(Data excerpts)

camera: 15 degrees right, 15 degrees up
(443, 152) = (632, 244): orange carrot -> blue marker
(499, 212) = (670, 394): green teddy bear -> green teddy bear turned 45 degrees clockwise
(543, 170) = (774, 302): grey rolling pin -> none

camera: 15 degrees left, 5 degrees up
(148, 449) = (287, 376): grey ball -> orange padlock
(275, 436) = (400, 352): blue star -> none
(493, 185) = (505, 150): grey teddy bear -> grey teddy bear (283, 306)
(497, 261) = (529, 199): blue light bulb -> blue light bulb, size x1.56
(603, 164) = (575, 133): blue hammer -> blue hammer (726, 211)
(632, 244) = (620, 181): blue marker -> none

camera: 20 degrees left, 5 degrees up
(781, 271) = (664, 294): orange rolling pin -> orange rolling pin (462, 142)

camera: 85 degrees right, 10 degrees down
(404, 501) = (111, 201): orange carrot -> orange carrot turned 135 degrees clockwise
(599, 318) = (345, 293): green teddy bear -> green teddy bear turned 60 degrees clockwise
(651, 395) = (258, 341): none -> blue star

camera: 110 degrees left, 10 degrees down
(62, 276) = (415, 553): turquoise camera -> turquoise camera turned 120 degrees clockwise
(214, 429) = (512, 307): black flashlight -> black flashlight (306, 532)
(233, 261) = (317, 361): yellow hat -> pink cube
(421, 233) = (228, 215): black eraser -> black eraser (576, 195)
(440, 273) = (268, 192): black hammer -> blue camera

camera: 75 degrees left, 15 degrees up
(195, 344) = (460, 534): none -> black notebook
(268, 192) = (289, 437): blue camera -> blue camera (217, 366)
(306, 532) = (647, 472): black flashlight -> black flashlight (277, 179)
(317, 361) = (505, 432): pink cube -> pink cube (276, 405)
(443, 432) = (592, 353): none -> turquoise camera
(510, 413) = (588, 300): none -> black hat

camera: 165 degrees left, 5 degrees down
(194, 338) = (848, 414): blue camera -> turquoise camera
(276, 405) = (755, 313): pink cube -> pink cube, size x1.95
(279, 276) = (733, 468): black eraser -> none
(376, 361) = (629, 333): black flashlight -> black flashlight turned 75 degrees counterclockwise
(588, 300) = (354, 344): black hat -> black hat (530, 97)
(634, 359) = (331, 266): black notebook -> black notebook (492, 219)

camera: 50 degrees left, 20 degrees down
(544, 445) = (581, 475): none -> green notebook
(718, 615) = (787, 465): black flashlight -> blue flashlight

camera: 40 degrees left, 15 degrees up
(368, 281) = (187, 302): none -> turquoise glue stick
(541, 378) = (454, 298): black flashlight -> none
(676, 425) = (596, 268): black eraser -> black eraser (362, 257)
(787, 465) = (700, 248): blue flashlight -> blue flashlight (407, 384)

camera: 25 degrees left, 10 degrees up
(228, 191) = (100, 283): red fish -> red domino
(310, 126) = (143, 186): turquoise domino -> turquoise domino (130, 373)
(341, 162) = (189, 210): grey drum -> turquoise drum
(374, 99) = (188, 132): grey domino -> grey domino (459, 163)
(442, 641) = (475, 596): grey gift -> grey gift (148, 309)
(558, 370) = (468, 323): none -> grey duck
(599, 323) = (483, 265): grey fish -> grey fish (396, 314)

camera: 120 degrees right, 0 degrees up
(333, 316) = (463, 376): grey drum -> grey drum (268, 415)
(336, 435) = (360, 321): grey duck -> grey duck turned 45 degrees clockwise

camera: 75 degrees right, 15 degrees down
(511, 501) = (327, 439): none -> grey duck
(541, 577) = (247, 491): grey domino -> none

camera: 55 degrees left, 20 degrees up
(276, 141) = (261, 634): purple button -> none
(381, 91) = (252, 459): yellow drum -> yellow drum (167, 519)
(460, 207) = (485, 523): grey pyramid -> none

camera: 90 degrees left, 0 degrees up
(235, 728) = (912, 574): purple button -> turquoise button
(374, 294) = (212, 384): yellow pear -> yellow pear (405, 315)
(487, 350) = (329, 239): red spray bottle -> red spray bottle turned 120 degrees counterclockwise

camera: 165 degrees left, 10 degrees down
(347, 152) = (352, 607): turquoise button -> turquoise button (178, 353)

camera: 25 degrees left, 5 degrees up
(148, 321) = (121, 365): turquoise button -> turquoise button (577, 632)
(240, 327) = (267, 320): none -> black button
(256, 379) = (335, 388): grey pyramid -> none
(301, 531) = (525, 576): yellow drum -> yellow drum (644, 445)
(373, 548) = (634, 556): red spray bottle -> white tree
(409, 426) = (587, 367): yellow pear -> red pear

WORK TO BE COMPLETED:
Look above for the line with "(442, 641) = (475, 596): grey" and the line with "(333, 316) = (463, 376): grey"; transcribe both and all lines in between, exactly, and nothing else.

ANSWER TO THIS TASK:
(442, 641) = (475, 596): grey gift -> grey gift (148, 309)
(558, 370) = (468, 323): none -> grey duck
(599, 323) = (483, 265): grey fish -> grey fish (396, 314)

camera: 120 degrees right, 0 degrees up
(333, 316) = (463, 376): grey drum -> grey drum (268, 415)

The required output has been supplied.